Keep only those lines of the records that include the string "grey".

* * * * *

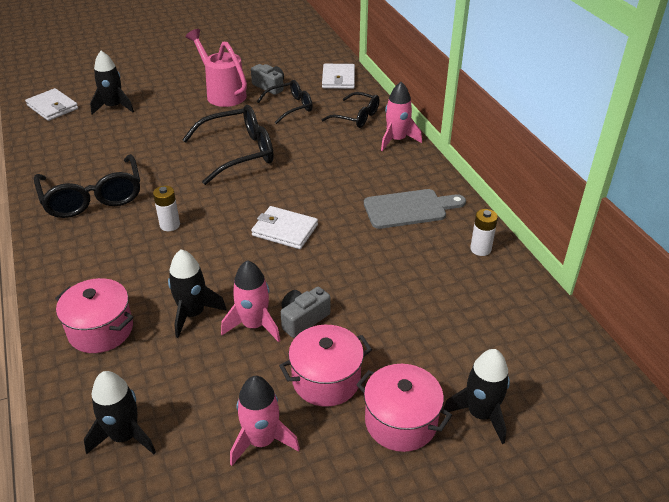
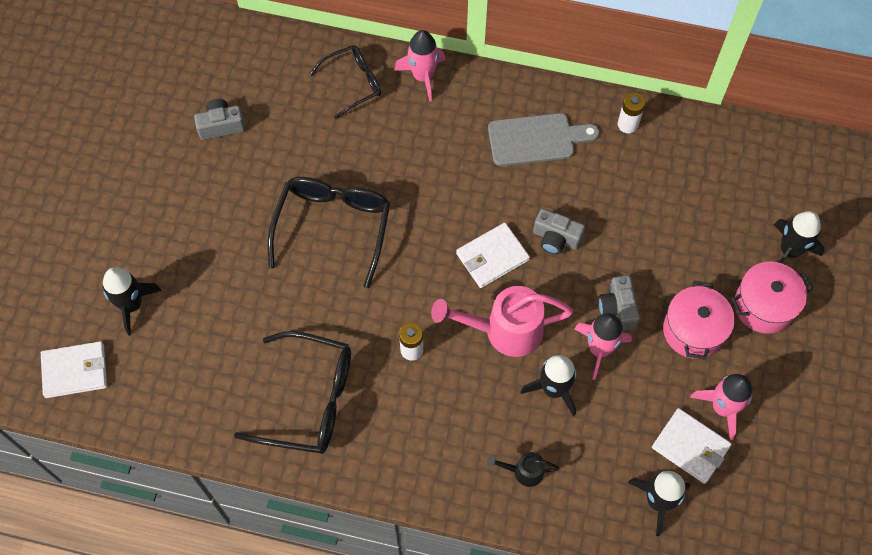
camera: 55 degrees left, 25 degrees up
(101, 330) = (523, 471): pink pot -> black watering can
(222, 93) = (196, 180): pink watering can -> pink watering can (504, 331)
(290, 107) = (282, 131): black glasses -> none
(334, 255) = (556, 238): none -> grey camera
(338, 79) = (262, 51): white wallet -> white wallet (690, 447)
(409, 209) = (536, 139): grey cutting board -> grey cutting board turned 60 degrees clockwise

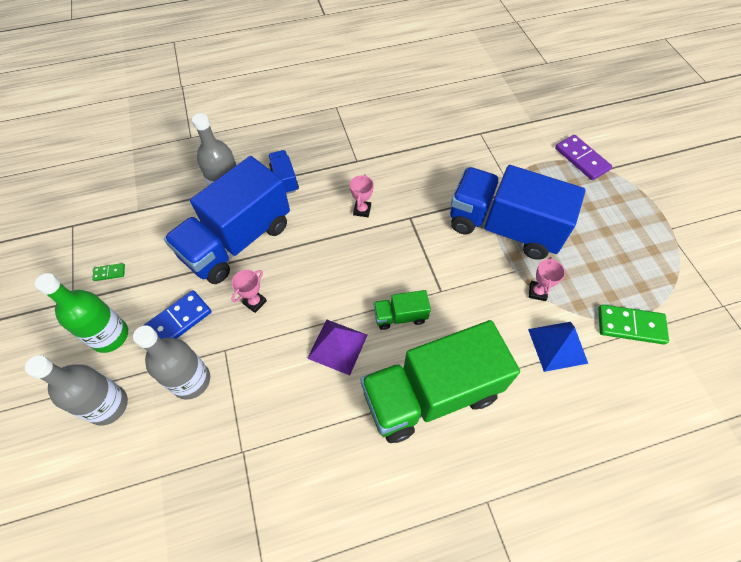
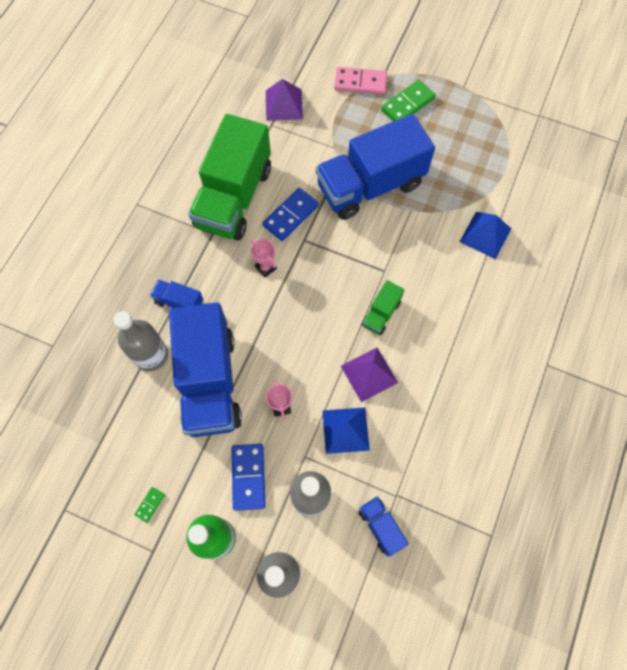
camera: 50 degrees left, 10 degrees up
(203, 459) = (380, 526): none -> blue truck
(272, 364) = (345, 430): none -> blue pyramid
(421, 195) = (290, 215): none -> blue domino
(431, 394) = (454, 341): green truck -> green truck (234, 197)
(505, 128) = (283, 104): none -> purple pyramid
(537, 292) = (438, 211): pink trophy -> none
(581, 159) = (360, 83): purple domino -> pink domino
(630, 325) = (508, 180): green domino -> green domino (407, 104)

* * * * *

Expected output:
(334, 255) = (556, 238): none -> grey camera
(409, 209) = (536, 139): grey cutting board -> grey cutting board turned 60 degrees clockwise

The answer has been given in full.